Prompt
Skipping the images, transcribe each record below as it is.

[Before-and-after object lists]

──────

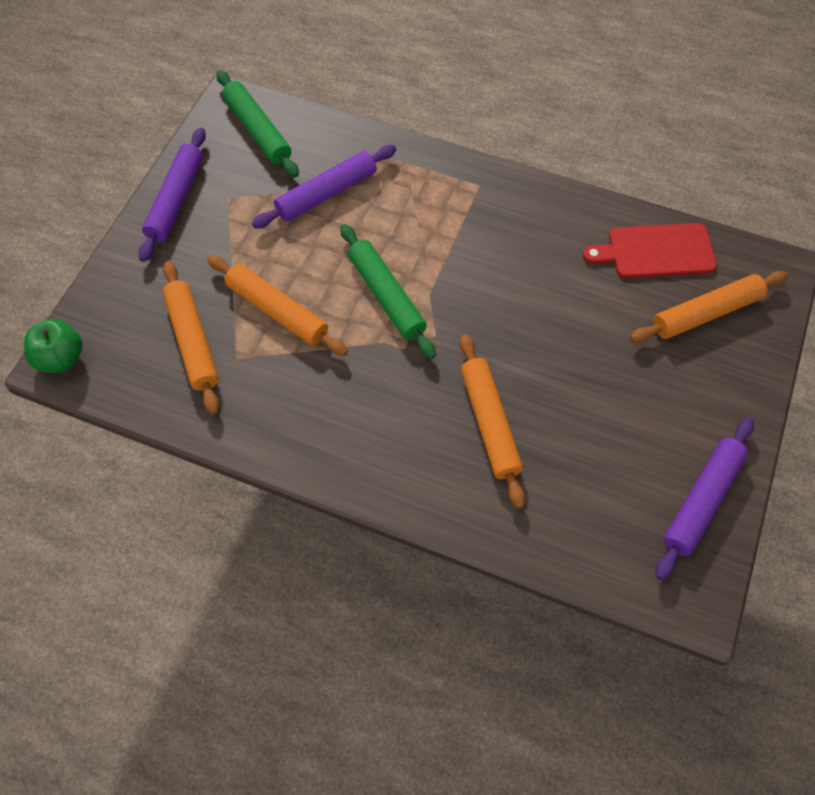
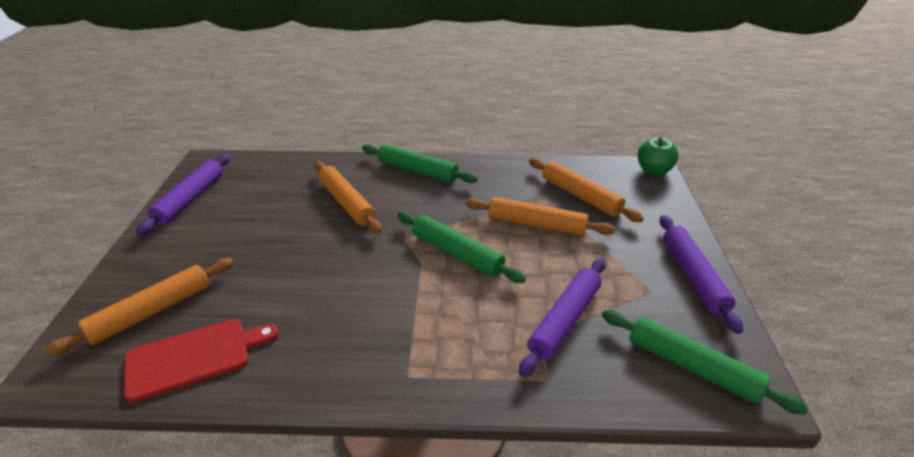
camera: 160 degrees right, 25 degrees down
(374, 464) = (417, 171): none -> green rolling pin

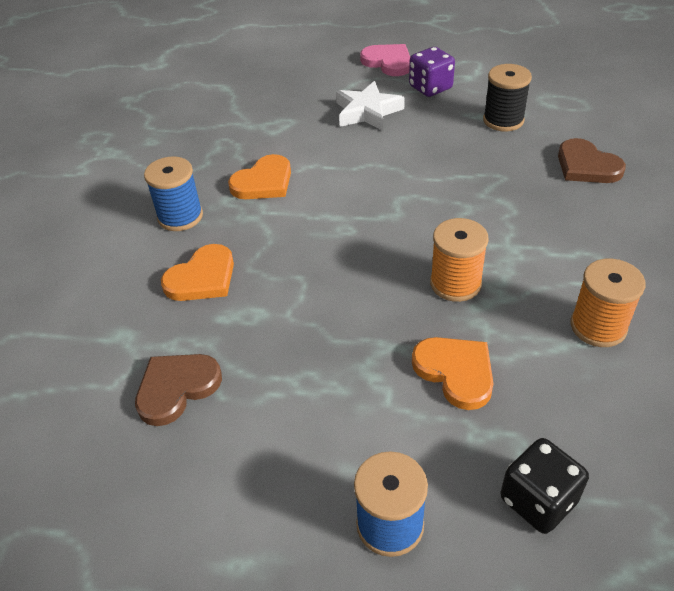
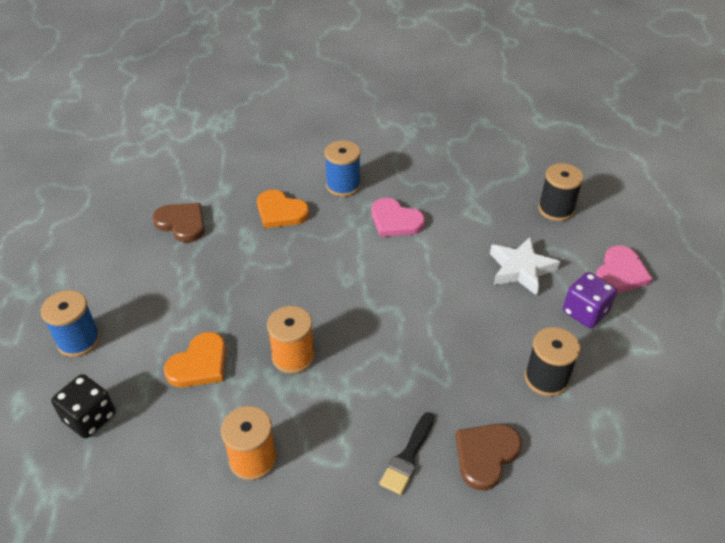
camera: 75 degrees right, 0 degrees up
(263, 182) = (395, 221): orange heart -> pink heart
(293, 79) = (556, 209): none -> black spool
(590, 212) = (408, 457): none -> black brush

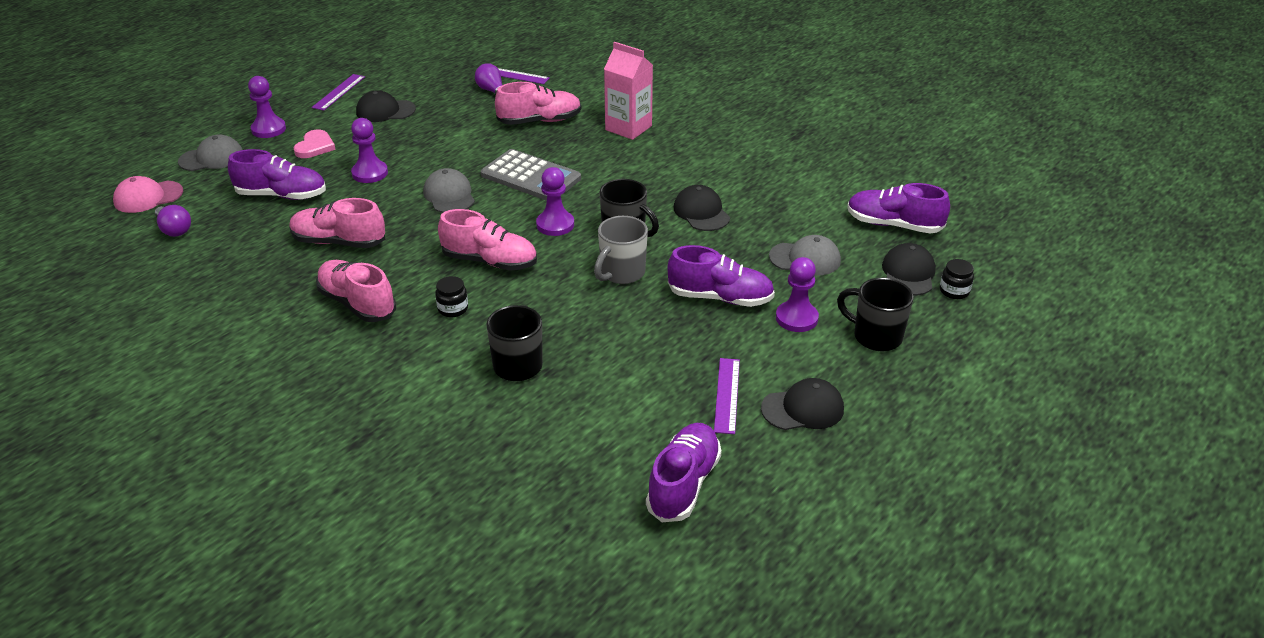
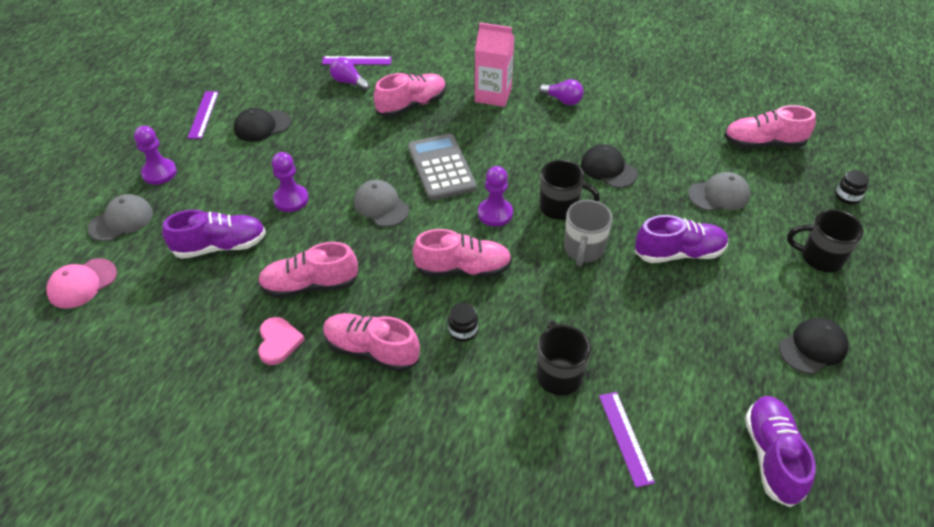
camera: 20 degrees left, 10 degrees up
(174, 230) = (134, 315): purple light bulb -> purple light bulb (563, 100)
(315, 146) = (218, 182): pink heart -> pink heart (278, 342)
(530, 177) = (441, 167): grey calculator -> grey calculator turned 120 degrees counterclockwise
(727, 395) = (747, 352): purple ruler -> purple ruler (625, 438)
(796, 318) = (750, 257): purple pawn -> none
(893, 225) = (763, 143): purple shoe -> pink shoe
(908, 273) = (804, 188): black cap -> none

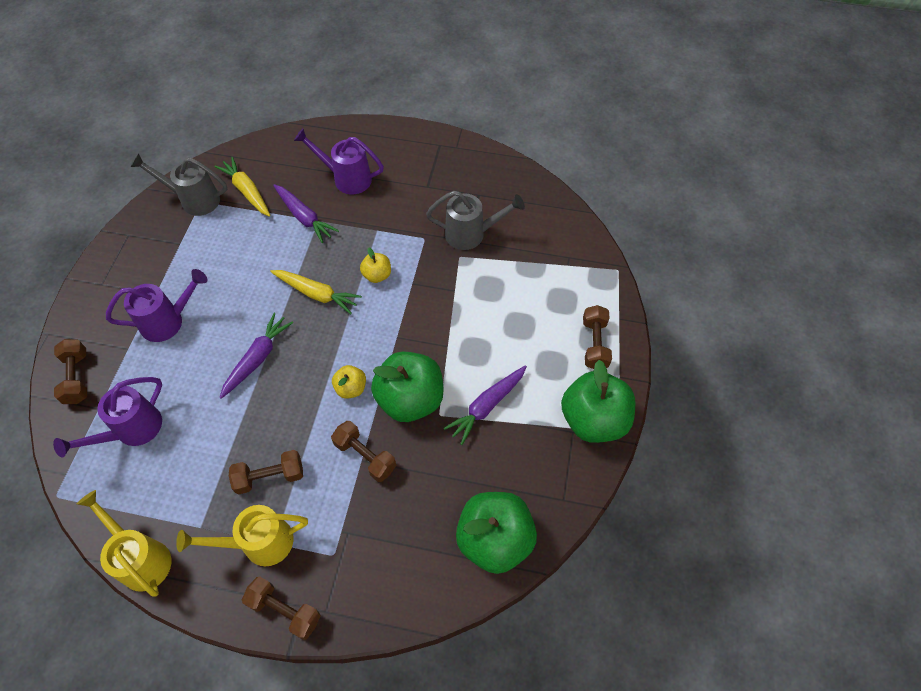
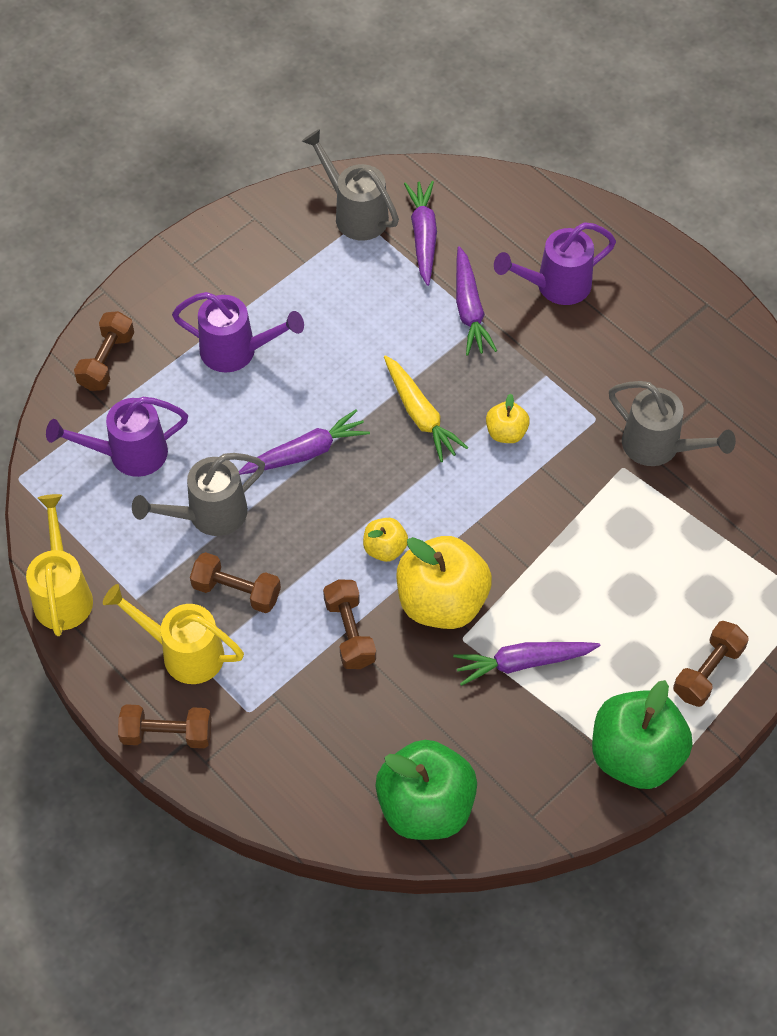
camera: 35 degrees right, 0 degrees up
(217, 437) = (209, 515): none -> grey watering can
(247, 191) = (423, 236): yellow carrot -> purple carrot
(285, 610) = (167, 734): brown dumbbell -> brown dumbbell turned 60 degrees counterclockwise
(347, 178) = (555, 286): purple watering can -> purple watering can turned 75 degrees counterclockwise
(410, 399) = (442, 601): green apple -> yellow apple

──────

Final answer
camera: 160 degrees right, 25 degrees down
(374, 464) = (417, 171): none -> green rolling pin

camera: 75 degrees right, 0 degrees up
(263, 182) = (395, 221): orange heart -> pink heart
(293, 79) = (556, 209): none -> black spool
(590, 212) = (408, 457): none -> black brush

camera: 20 degrees left, 10 degrees up
(174, 230) = (134, 315): purple light bulb -> purple light bulb (563, 100)
(315, 146) = (218, 182): pink heart -> pink heart (278, 342)
(530, 177) = (441, 167): grey calculator -> grey calculator turned 120 degrees counterclockwise
(727, 395) = (747, 352): purple ruler -> purple ruler (625, 438)
(796, 318) = (750, 257): purple pawn -> none
(893, 225) = (763, 143): purple shoe -> pink shoe
(908, 273) = (804, 188): black cap -> none

camera: 35 degrees right, 0 degrees up
(217, 437) = (209, 515): none -> grey watering can
(247, 191) = (423, 236): yellow carrot -> purple carrot
(285, 610) = (167, 734): brown dumbbell -> brown dumbbell turned 60 degrees counterclockwise
(347, 178) = (555, 286): purple watering can -> purple watering can turned 75 degrees counterclockwise
(410, 399) = (442, 601): green apple -> yellow apple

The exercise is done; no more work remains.